▶ **Scene change data**
##############################

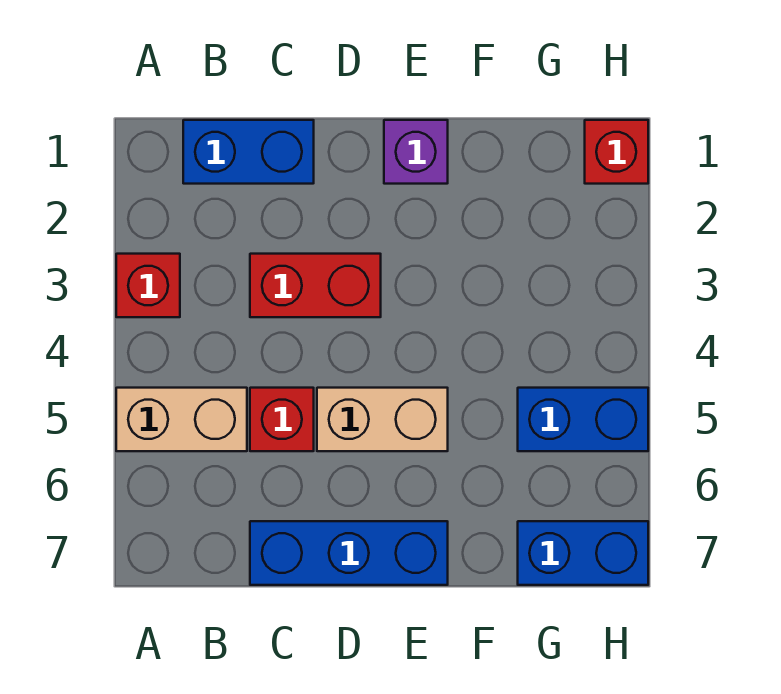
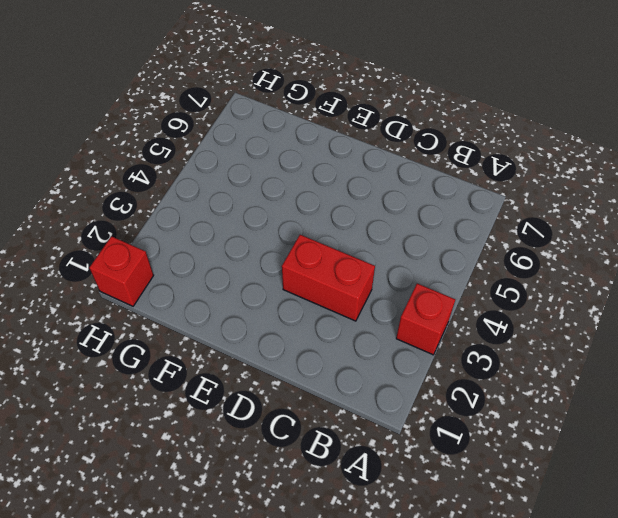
none -> tan 1x2 brick [116,388,247,451]
none -> blue 1x2 brick [183,120,314,184]

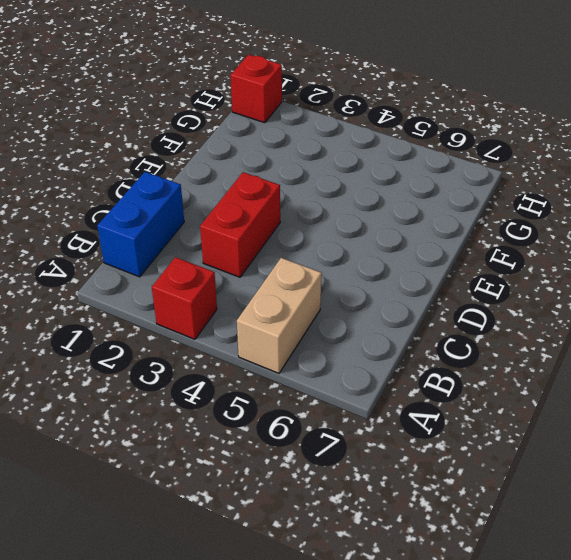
none -> red 1x1 brick [250,388,314,451]
none -> blue 1x3 brick [250,521,448,585]

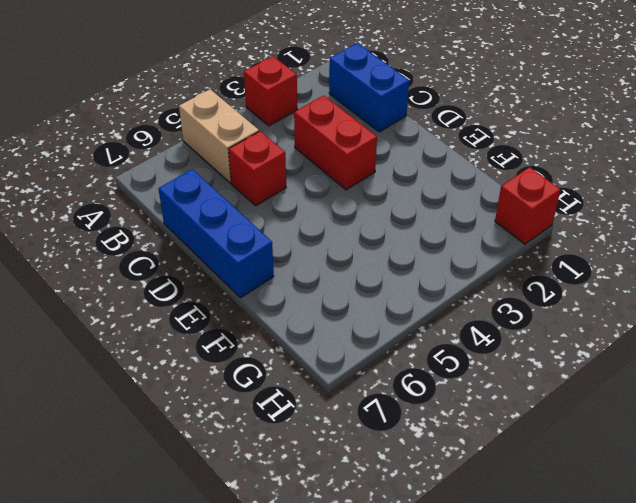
none -> tan 1x2 brick [317,388,448,451]
none -> purple 1x1 brick [384,120,448,184]

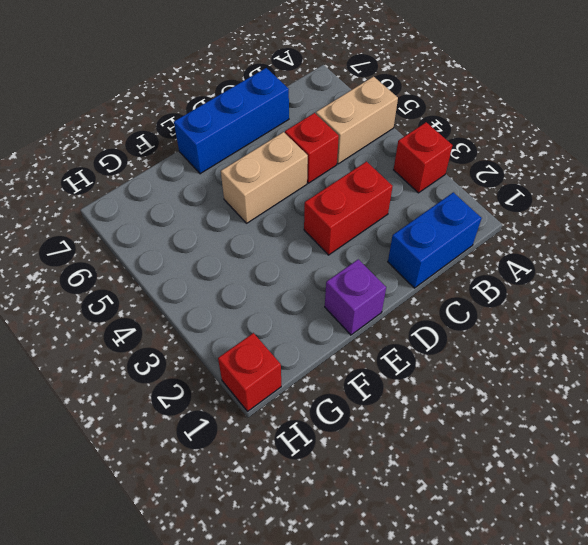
none -> blue 1x2 brick [518,388,648,451]
none -> blue 1x2 brick [518,521,648,585]

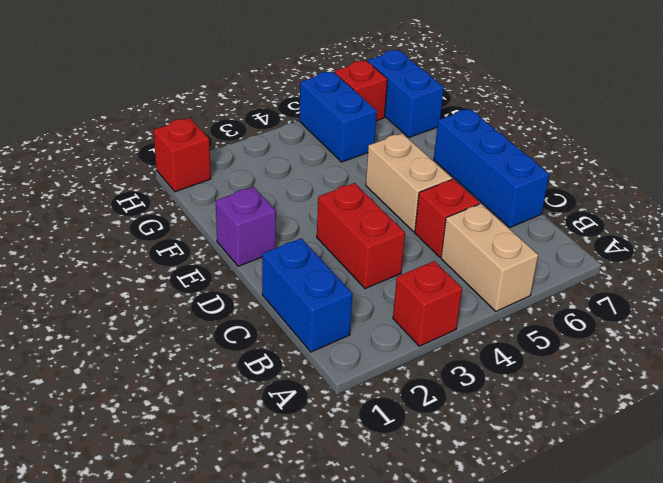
red 1x1 brick [334,61,387,121] -> none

##############################

▶ **YOUR ASSIGNMENT**
Would you repeat exactly, and only, the lines from the start of the records above through the line containing "none -> blue 1x2 brick [518,388,648,451]", with the pictures omitted?

▶ **ANSWER TO THE PROBLEM**
none -> tan 1x2 brick [116,388,247,451]
none -> blue 1x2 brick [183,120,314,184]

none -> red 1x1 brick [250,388,314,451]
none -> blue 1x3 brick [250,521,448,585]

none -> tan 1x2 brick [317,388,448,451]
none -> purple 1x1 brick [384,120,448,184]

none -> blue 1x2 brick [518,388,648,451]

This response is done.